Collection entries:
-=-=-=-=-

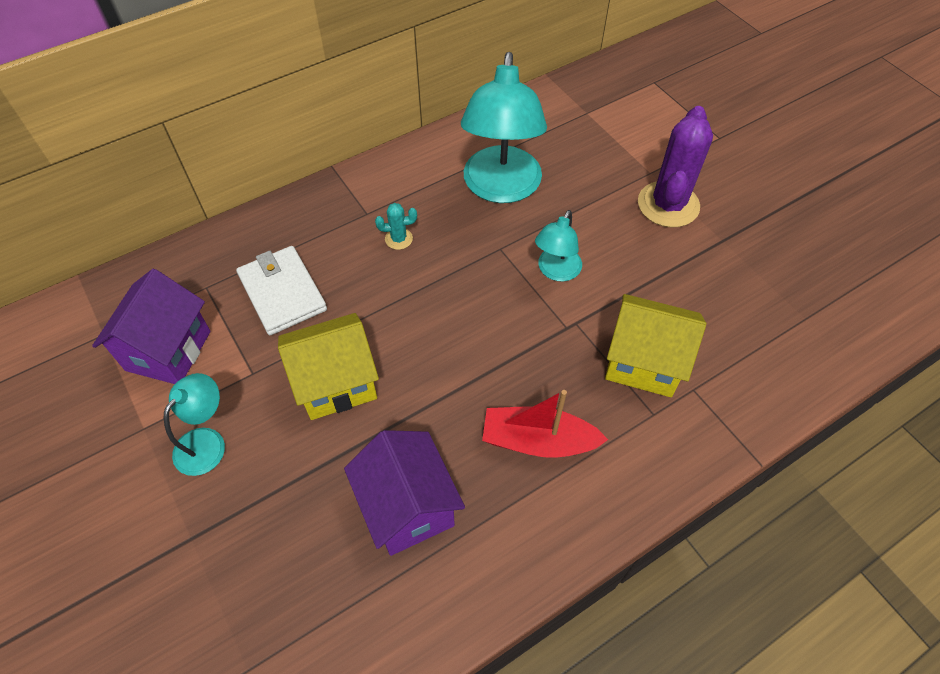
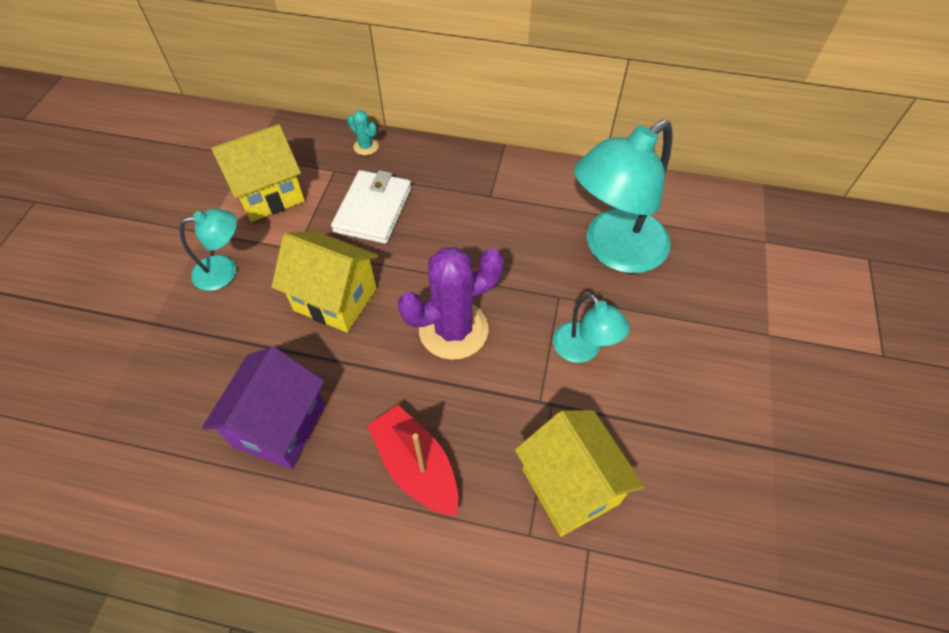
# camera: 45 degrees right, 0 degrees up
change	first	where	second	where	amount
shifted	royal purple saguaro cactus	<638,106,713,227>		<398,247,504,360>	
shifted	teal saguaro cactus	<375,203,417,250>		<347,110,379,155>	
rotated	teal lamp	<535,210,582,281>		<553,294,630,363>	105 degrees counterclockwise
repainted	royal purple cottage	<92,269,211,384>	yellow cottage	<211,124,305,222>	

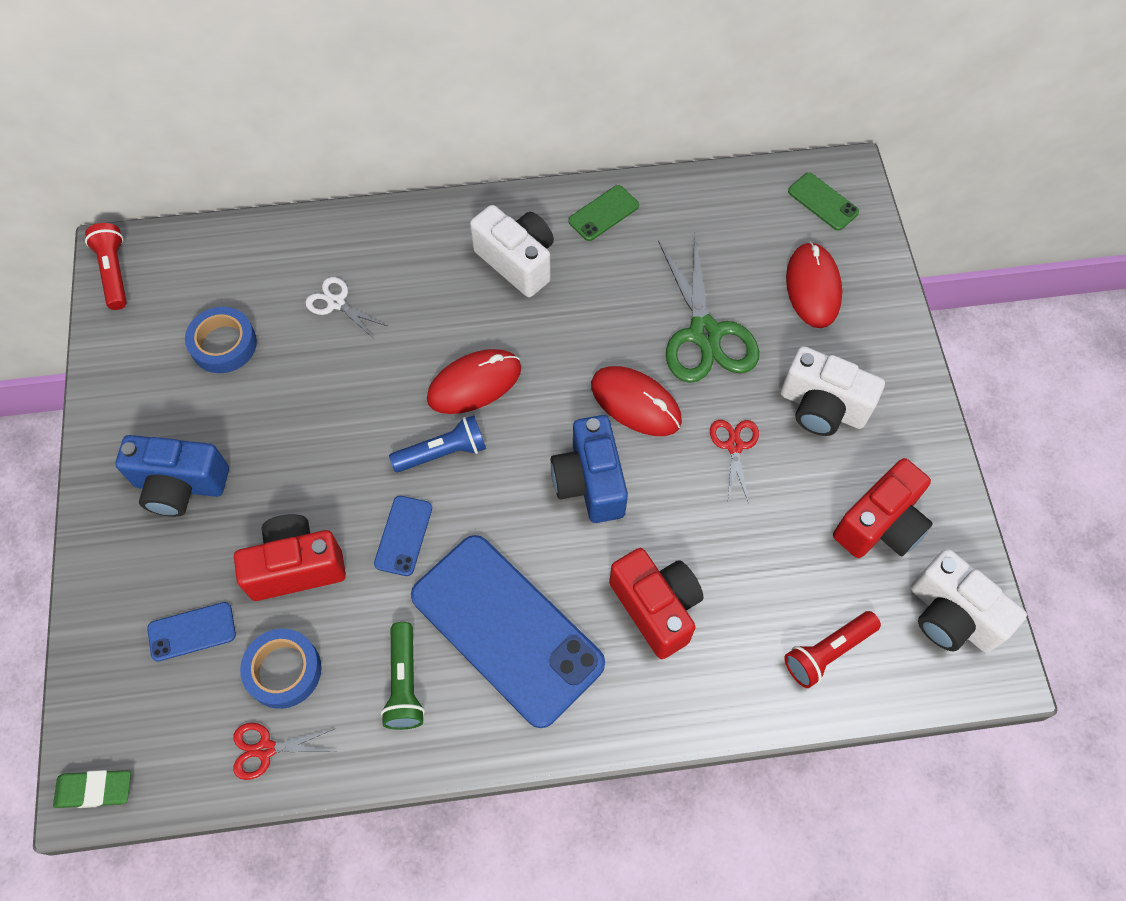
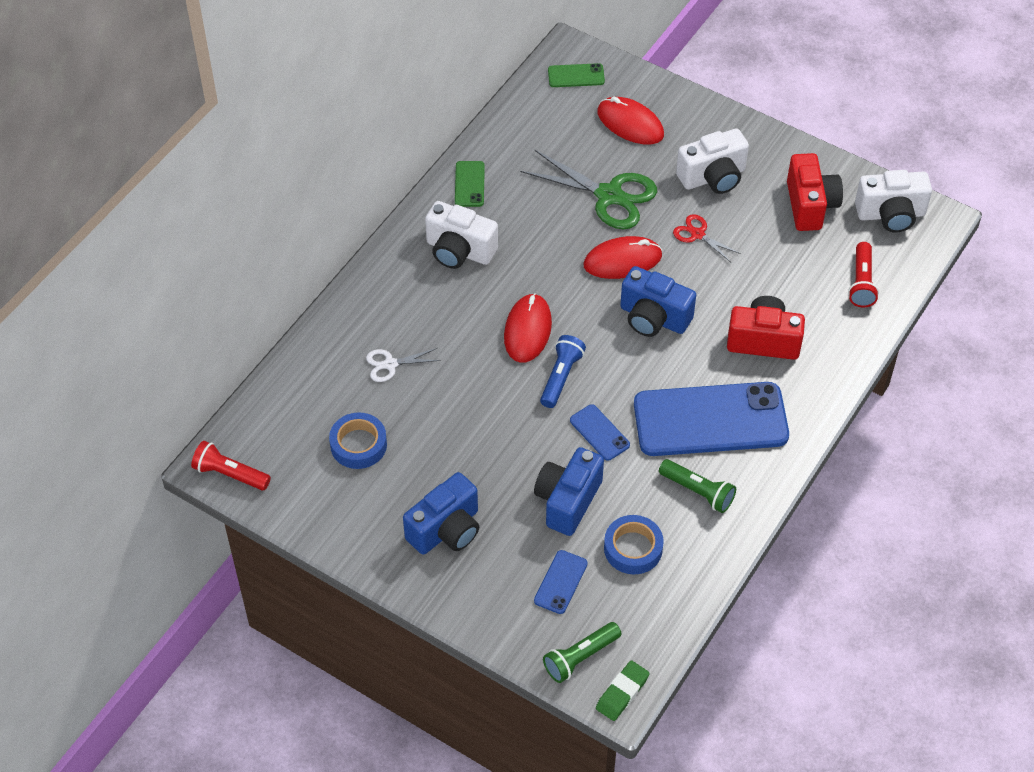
# camera: 50 degrees left, 10 degrees down
change	first	where	second	where	amount
rotated	pure white photo camera	<470,205,554,297>		<425,201,498,269>	150 degrees counterclockwise
repainted	scarlet photo camera	<234,514,346,601>	blue photo camera	<534,447,604,536>	
gone	scarlet pair of scissors	<233,723,336,780>			
new			emerald torch	<543,622,621,683>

-=-=-=-=-

WHAT THE EXERCISE ASKS:
The complete set of records should be written out again, pictures excluded.

FINISHED TASK:
# camera: 45 degrees right, 0 degrees up
change	first	where	second	where	amount
shifted	royal purple saguaro cactus	<638,106,713,227>		<398,247,504,360>	
shifted	teal saguaro cactus	<375,203,417,250>		<347,110,379,155>	
rotated	teal lamp	<535,210,582,281>		<553,294,630,363>	105 degrees counterclockwise
repainted	royal purple cottage	<92,269,211,384>	yellow cottage	<211,124,305,222>	

# camera: 50 degrees left, 10 degrees down
change	first	where	second	where	amount
rotated	pure white photo camera	<470,205,554,297>		<425,201,498,269>	150 degrees counterclockwise
repainted	scarlet photo camera	<234,514,346,601>	blue photo camera	<534,447,604,536>	
gone	scarlet pair of scissors	<233,723,336,780>			
new			emerald torch	<543,622,621,683>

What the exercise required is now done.